● **Activity**:
The reply must contain exactly the lines below from the one with "IC1 pin STAT: N27 -> N5" down to the one with "R6: 1.5k (3V3, N012) -> 1.5k (0V, N010)", both included, and nothing more; please omit the pictures.
:: The input
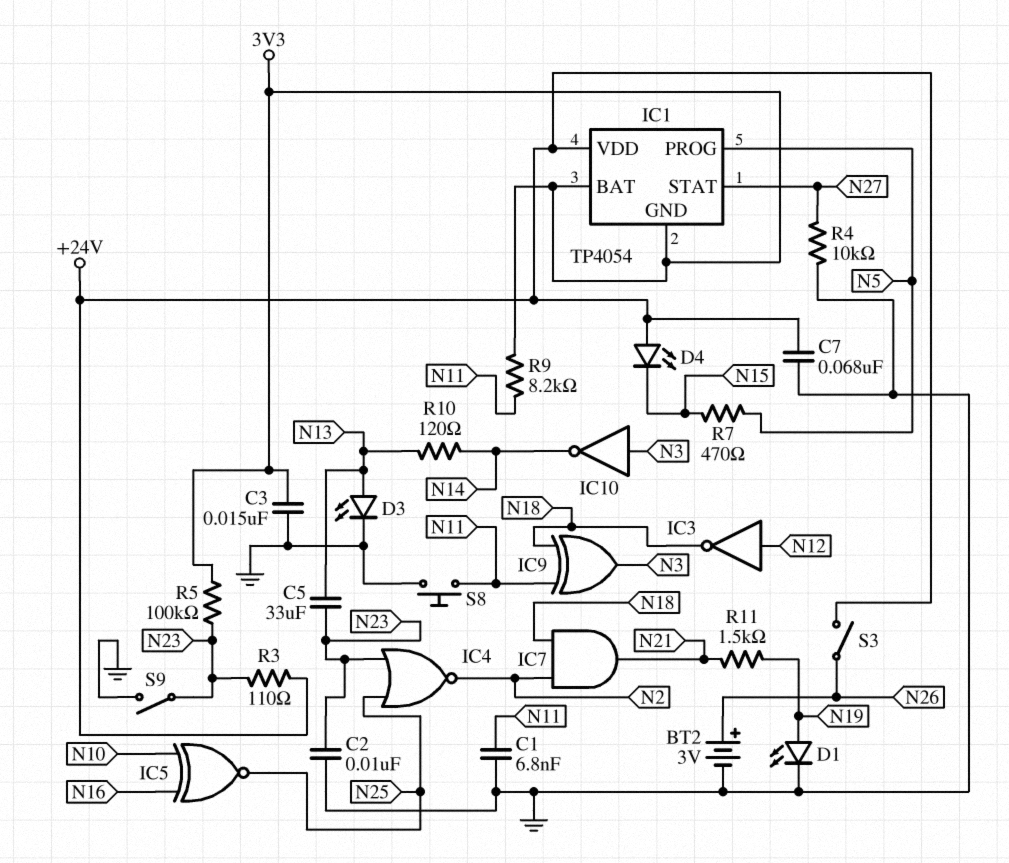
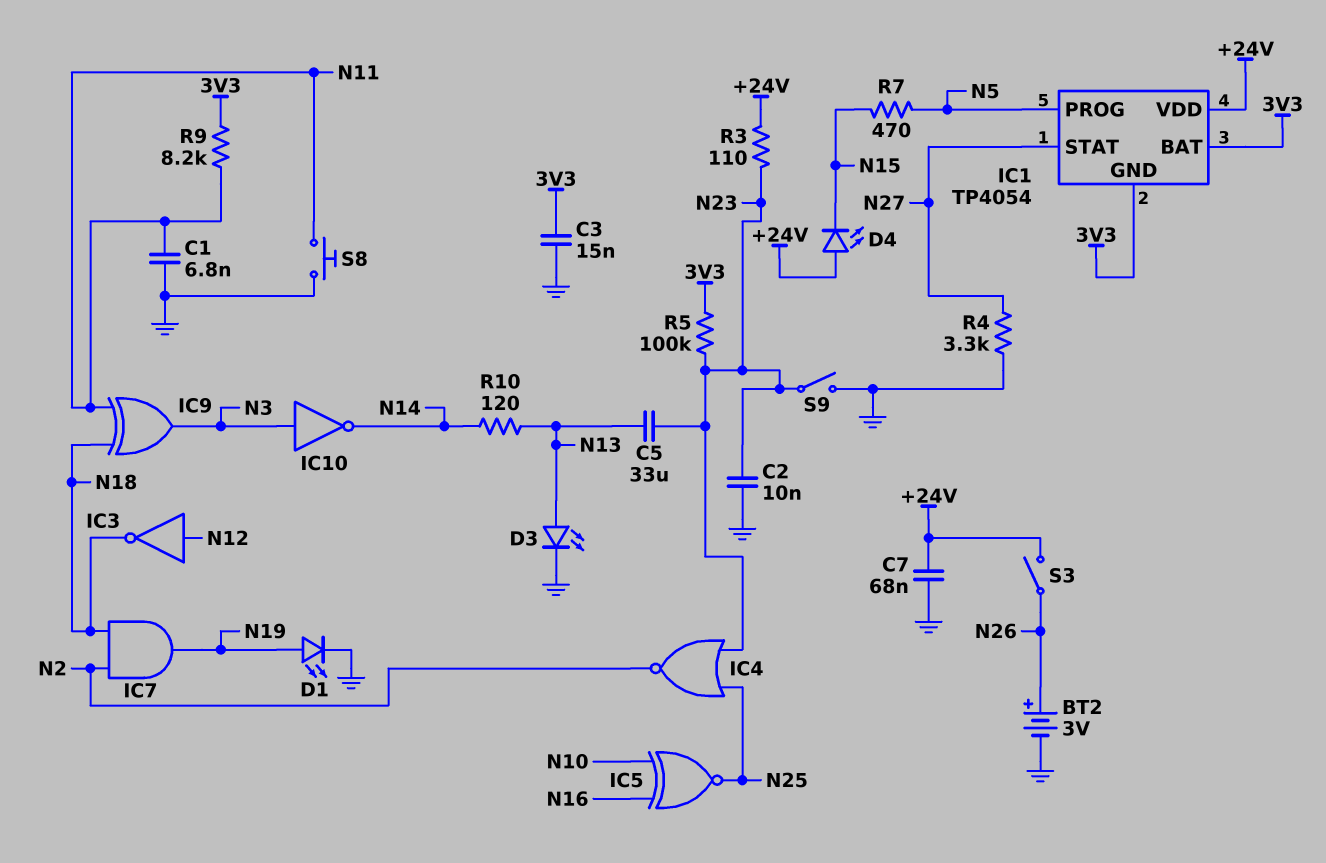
IC7: AND (in N2, in N18, out N21) -> AND (in N2, in N18, out N19)
R4: 10k (GND, N27) -> 3.3k (GND, N27)
R11: 1.5k (N19, N21) -> none

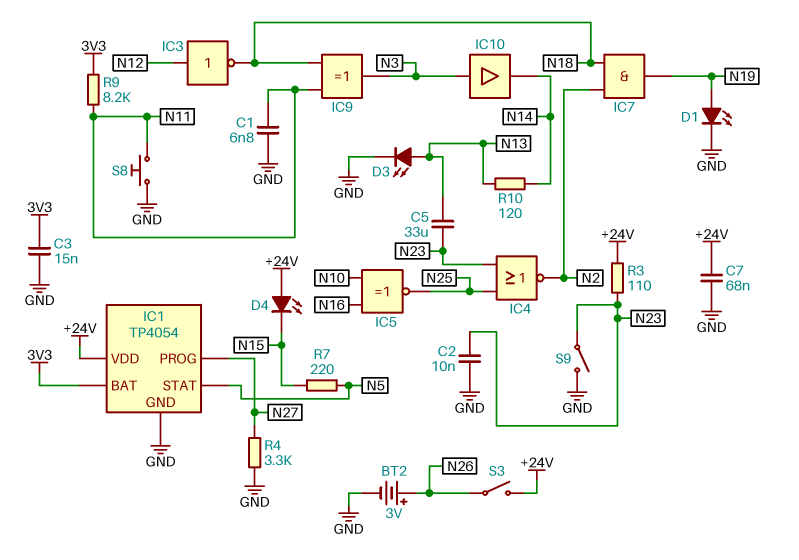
IC1 pin GND: 3V3 -> GND
IC1 pin PROG: N5 -> N27
IC1 pin STAT: N27 -> N5
IC10: NOT (in N3, out N14) -> buffer (in N3, out N14)
R5: 100k (3V3, N23) -> none
R7: 470 (N5, N15) -> 220 (N5, N15)

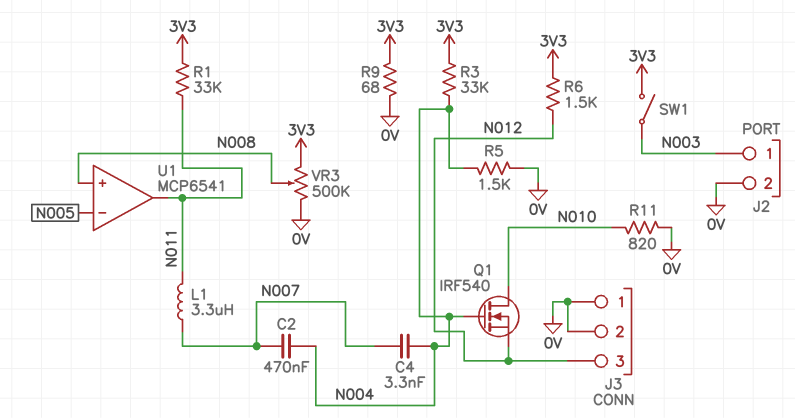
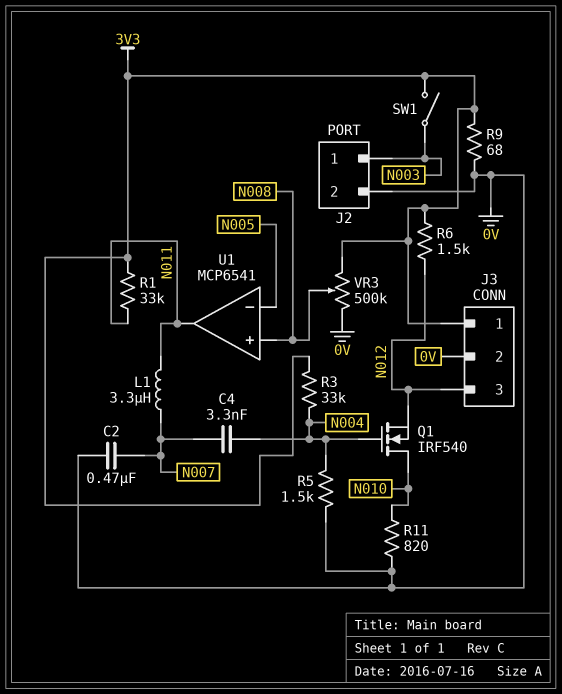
C2: 470nF (N004, N007) -> 470nF (0V, N007)
J3 pin 1: 0V -> 3V3

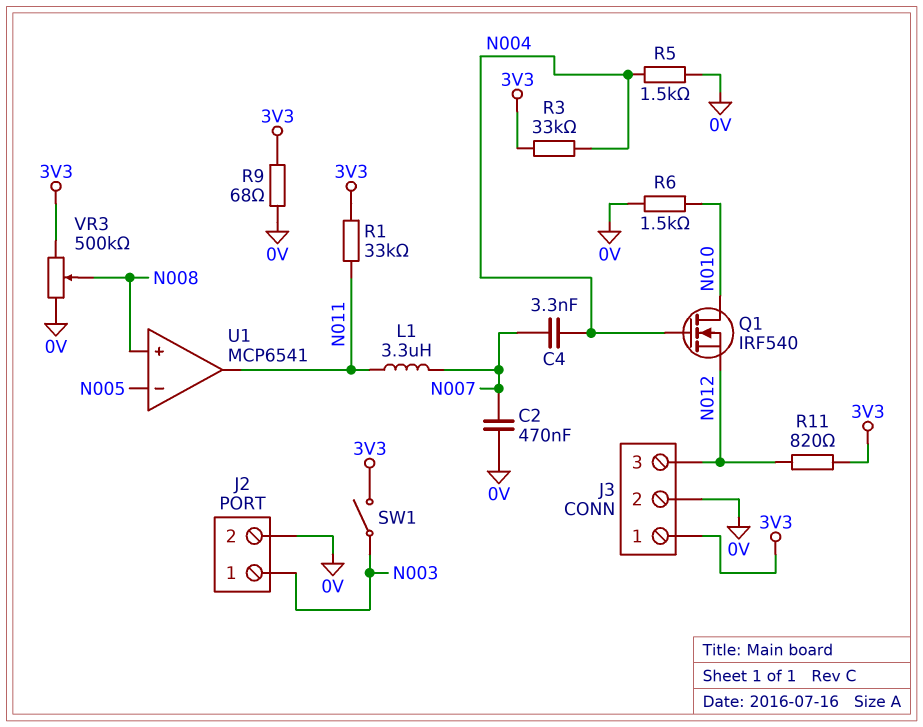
R6: 1.5k (3V3, N012) -> 1.5k (0V, N010)
R11: 820 (0V, N010) -> 820 (3V3, N012)

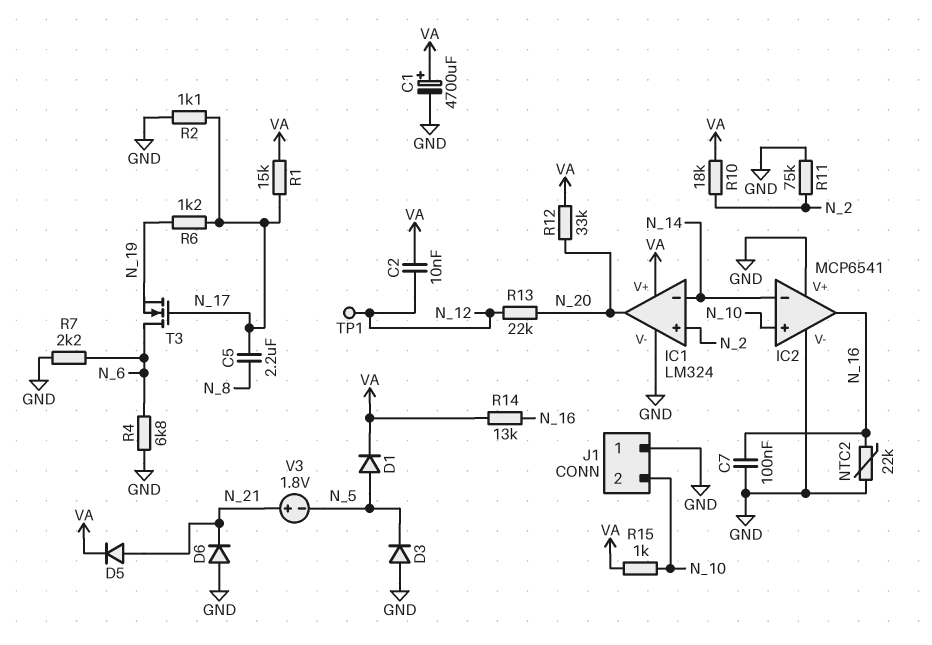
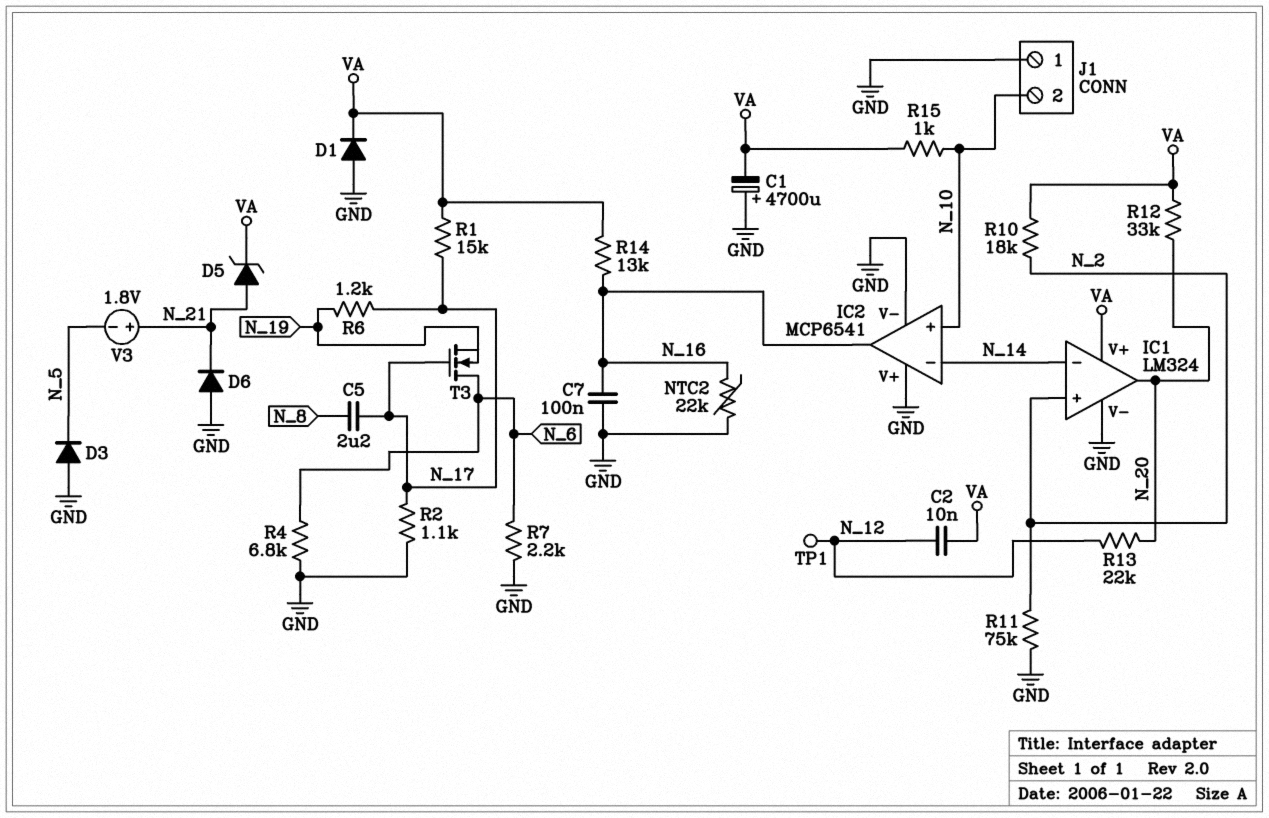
C1: 4700uF (plus VA, minus GND) -> 4700uF (plus GND, minus VA)
D1: diode (A N_5, K VA) -> diode (A GND, K VA)
D5: diode (A N_21, K VA) -> zener (A N_21, K VA)

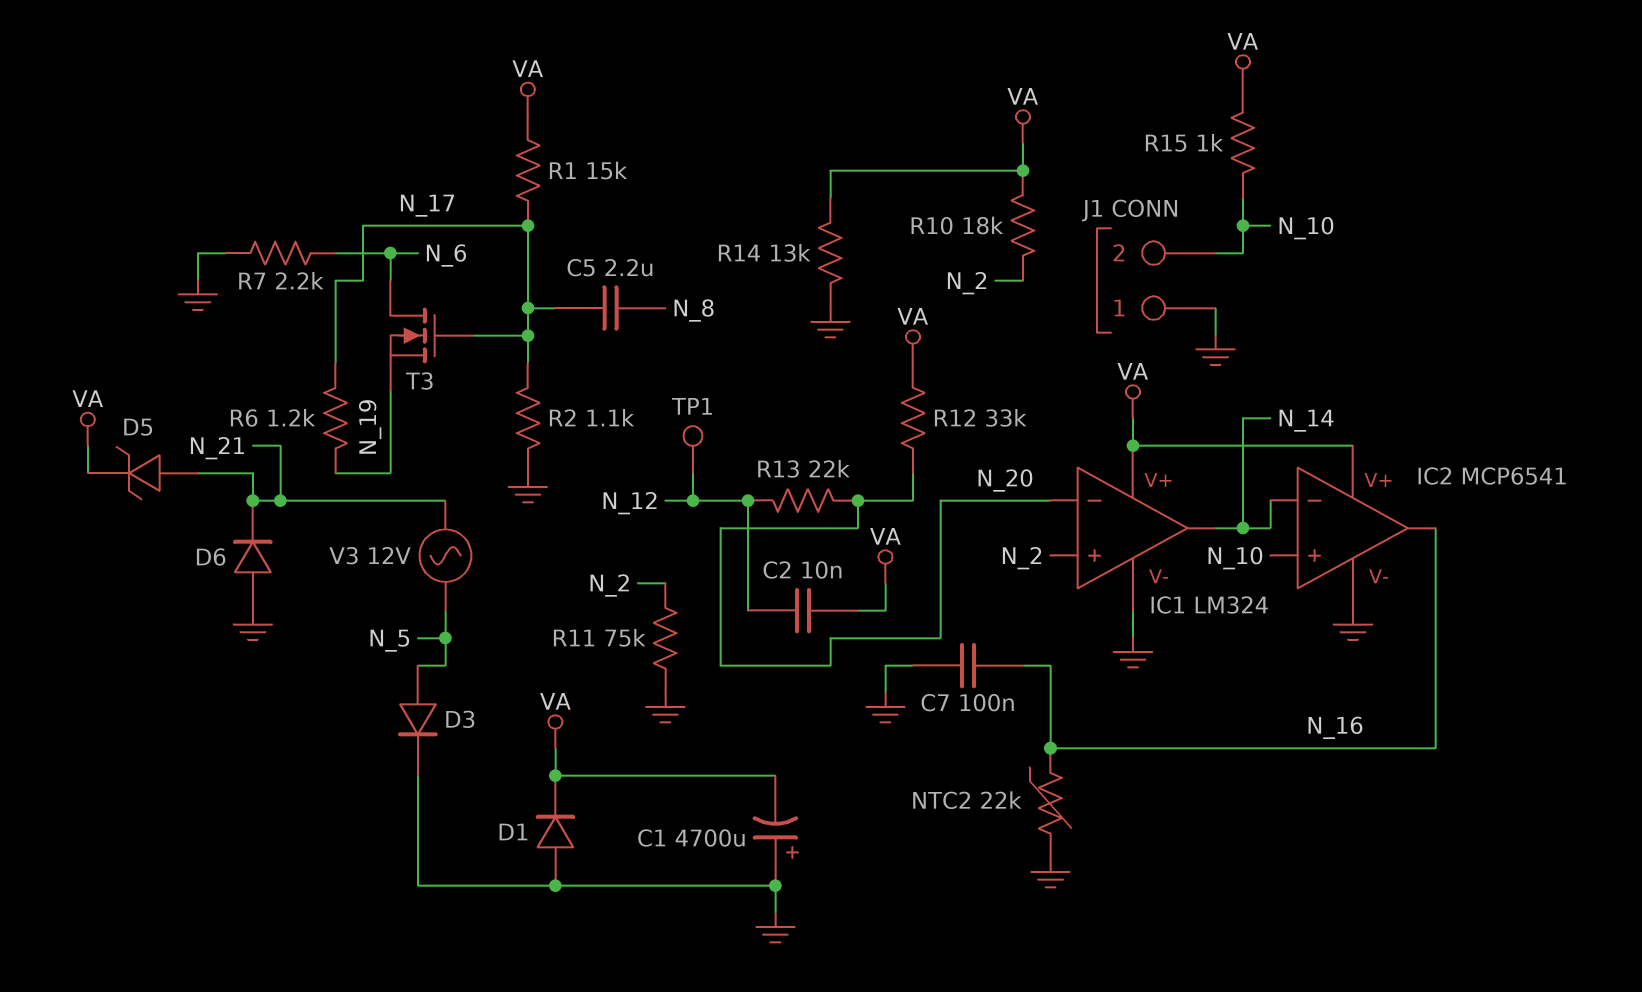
D3: diode (A GND, K N_5) -> diode (A N_5, K GND)
IC1 pin in-: N_14 -> N_20
IC1 pin out: N_20 -> N_14
IC2 pin V+: GND -> VA
R4: 6.8k (GND, N_6) -> none
R14: 13k (N_16, VA) -> 13k (GND, VA)
V3: 1.8V (plus N_21, minus N_5) -> AC 12V (N_5, N_21)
::::
● **Solution**:
IC1 pin STAT: N27 -> N5
IC10: NOT (in N3, out N14) -> buffer (in N3, out N14)
R5: 100k (3V3, N23) -> none
R7: 470 (N5, N15) -> 220 (N5, N15)

C2: 470nF (N004, N007) -> 470nF (0V, N007)
J3 pin 1: 0V -> 3V3

R6: 1.5k (3V3, N012) -> 1.5k (0V, N010)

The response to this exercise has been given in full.